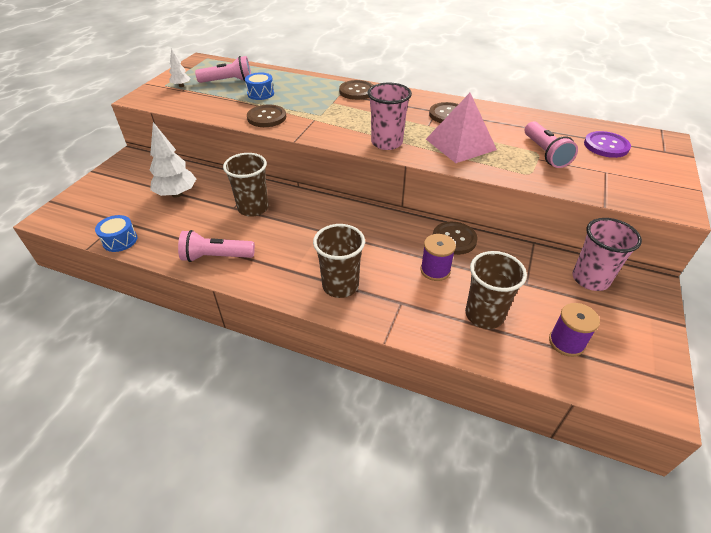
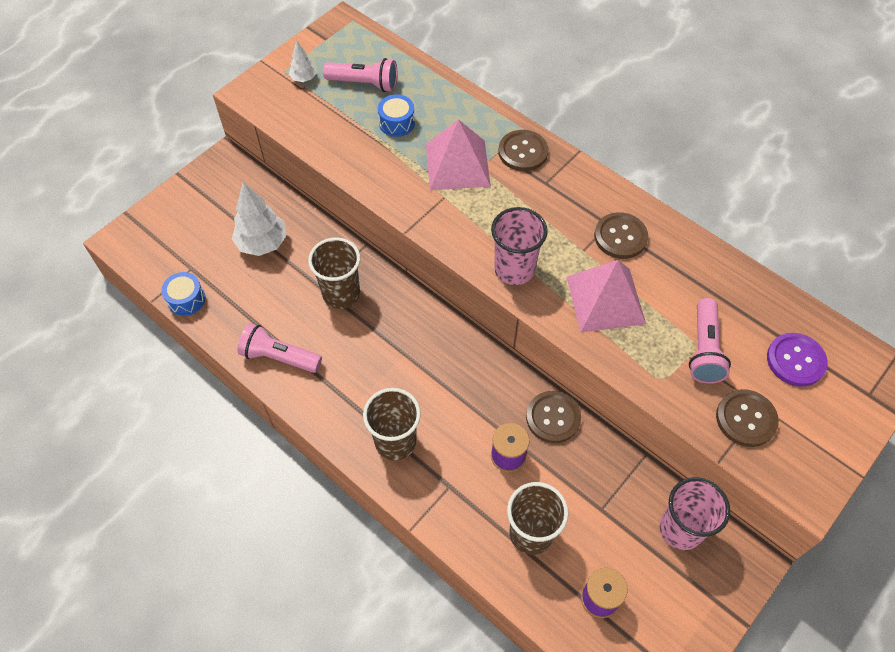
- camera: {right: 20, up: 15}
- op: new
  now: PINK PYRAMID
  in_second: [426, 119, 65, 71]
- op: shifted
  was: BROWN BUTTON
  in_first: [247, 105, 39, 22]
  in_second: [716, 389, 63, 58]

☆ ☆ ☆ ☆ ☆

- _ASSIGNMENT_
Nothing but the lines from the one that contains "was: BROWN BUTTON" through the last line of the entries should appear in your reply, each repeated exactly.

- _RESULT OF THE TASK_
  was: BROWN BUTTON
  in_first: [247, 105, 39, 22]
  in_second: [716, 389, 63, 58]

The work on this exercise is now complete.